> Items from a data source
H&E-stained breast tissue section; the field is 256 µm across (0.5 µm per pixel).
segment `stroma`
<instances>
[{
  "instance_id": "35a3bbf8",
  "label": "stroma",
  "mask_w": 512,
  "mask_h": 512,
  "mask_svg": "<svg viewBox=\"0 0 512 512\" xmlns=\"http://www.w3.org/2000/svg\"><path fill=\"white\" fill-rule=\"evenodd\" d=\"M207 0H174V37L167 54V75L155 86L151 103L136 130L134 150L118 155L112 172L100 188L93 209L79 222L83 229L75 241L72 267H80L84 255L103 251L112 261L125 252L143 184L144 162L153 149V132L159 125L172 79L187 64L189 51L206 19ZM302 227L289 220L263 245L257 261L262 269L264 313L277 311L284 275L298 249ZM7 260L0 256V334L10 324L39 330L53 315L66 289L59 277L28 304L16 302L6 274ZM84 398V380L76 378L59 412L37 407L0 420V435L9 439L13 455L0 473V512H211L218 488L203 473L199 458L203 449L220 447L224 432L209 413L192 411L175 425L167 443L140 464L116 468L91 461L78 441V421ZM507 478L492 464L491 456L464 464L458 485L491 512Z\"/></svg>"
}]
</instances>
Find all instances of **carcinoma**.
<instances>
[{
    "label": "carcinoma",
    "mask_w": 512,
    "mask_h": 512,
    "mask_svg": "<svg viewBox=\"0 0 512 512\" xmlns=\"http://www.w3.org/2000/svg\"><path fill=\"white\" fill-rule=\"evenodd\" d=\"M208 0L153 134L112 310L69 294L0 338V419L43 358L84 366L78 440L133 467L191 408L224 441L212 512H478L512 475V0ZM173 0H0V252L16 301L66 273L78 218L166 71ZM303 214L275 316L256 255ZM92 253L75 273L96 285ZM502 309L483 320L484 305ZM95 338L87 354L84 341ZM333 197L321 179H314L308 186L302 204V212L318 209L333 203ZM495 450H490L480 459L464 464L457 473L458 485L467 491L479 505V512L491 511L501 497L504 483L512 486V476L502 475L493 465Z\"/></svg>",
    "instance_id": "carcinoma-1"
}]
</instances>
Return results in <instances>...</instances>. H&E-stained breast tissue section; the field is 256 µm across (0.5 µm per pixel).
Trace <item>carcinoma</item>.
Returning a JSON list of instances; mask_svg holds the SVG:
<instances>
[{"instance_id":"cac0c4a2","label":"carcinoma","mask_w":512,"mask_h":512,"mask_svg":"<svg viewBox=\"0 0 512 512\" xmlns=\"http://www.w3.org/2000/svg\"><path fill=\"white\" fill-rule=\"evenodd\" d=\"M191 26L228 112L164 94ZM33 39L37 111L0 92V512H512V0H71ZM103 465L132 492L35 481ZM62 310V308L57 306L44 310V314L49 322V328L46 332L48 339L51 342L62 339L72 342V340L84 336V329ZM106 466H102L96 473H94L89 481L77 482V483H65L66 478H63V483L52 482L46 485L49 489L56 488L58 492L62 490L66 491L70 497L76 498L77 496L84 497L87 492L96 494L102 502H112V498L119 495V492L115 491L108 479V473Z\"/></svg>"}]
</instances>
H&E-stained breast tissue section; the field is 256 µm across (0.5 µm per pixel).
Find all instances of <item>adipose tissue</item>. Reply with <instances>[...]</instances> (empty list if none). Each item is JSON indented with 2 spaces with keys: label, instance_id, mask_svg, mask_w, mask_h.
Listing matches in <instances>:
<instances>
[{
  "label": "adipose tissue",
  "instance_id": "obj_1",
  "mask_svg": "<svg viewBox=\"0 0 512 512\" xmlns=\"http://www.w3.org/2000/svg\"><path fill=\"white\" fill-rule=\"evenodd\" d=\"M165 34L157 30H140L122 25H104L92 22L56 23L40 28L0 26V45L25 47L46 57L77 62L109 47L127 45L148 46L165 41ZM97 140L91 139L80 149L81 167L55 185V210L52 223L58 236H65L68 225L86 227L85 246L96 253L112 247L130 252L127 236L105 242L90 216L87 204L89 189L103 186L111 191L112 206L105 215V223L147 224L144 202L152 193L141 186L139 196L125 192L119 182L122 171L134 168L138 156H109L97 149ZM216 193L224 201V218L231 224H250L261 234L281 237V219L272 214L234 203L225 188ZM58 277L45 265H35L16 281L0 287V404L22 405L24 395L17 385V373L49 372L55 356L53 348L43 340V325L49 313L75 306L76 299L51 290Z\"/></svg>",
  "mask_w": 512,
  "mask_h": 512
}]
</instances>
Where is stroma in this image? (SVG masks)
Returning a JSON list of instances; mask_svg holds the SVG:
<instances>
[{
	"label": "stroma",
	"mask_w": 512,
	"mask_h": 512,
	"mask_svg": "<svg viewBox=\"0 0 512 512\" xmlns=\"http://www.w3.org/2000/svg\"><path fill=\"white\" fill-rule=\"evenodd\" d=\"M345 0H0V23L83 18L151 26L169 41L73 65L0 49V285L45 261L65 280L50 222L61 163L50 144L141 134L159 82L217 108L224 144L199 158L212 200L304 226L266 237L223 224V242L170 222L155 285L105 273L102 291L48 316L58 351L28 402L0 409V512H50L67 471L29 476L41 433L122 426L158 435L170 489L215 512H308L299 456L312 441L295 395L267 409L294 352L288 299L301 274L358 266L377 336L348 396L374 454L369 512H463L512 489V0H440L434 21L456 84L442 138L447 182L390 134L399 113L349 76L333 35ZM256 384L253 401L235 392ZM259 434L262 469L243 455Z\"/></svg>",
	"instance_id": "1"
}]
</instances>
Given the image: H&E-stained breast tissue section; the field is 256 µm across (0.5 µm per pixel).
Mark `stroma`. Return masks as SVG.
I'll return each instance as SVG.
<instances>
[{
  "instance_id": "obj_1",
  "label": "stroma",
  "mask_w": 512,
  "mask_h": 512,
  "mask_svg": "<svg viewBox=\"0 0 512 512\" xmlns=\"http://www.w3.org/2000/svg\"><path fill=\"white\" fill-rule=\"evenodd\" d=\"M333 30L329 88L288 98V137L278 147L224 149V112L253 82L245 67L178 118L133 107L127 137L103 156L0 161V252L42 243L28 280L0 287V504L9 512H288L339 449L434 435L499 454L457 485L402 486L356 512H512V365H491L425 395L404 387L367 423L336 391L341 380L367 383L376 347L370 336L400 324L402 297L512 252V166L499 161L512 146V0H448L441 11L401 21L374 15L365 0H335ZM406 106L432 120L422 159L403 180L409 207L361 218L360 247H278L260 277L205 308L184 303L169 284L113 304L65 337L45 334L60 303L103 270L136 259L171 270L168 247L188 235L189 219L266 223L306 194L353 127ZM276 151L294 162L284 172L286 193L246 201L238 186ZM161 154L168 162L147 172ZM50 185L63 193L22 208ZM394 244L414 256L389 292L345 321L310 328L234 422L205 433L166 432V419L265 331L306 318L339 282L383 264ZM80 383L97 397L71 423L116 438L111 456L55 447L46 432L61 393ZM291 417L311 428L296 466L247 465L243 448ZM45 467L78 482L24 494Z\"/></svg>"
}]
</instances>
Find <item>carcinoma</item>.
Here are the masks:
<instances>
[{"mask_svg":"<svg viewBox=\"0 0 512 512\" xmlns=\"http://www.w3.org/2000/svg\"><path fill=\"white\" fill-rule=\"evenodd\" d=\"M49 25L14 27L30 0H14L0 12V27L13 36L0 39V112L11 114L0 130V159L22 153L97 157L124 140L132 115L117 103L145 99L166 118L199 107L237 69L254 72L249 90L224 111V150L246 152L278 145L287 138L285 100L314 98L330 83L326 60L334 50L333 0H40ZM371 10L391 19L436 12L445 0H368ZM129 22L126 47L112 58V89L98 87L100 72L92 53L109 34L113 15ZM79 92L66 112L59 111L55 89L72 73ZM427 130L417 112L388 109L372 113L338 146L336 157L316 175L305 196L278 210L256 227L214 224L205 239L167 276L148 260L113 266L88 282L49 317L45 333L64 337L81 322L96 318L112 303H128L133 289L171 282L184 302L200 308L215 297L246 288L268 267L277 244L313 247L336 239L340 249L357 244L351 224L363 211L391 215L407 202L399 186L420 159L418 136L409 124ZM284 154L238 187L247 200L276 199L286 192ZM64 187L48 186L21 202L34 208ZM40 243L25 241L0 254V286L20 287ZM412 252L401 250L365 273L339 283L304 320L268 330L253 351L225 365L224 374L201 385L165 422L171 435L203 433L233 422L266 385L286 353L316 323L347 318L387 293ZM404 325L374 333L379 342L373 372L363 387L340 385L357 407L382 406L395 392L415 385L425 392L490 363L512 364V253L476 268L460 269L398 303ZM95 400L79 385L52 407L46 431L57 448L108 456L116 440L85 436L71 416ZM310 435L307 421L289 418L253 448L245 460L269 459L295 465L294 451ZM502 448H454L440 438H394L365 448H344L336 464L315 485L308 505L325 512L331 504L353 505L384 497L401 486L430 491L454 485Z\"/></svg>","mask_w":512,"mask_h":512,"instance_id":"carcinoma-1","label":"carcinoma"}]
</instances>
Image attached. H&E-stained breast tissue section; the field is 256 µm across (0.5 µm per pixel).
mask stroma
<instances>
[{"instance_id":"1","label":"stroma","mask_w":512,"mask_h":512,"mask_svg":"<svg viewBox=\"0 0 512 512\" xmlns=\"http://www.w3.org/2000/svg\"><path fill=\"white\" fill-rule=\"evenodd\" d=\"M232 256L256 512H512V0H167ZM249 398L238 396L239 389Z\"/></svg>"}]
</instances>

> Exercise brief
Extract all lines from the material above that include the word "Find".

> Solution for this problem
Find all instances of **carcinoma**.
Find all instances of <item>adipose tissue</item>. Reply with <instances>[...]</instances> (empty list if none). Each item is JSON indented with 2 spaces with keys: label, instance_id, mask_svg, mask_w, mask_h.
Find <item>carcinoma</item>.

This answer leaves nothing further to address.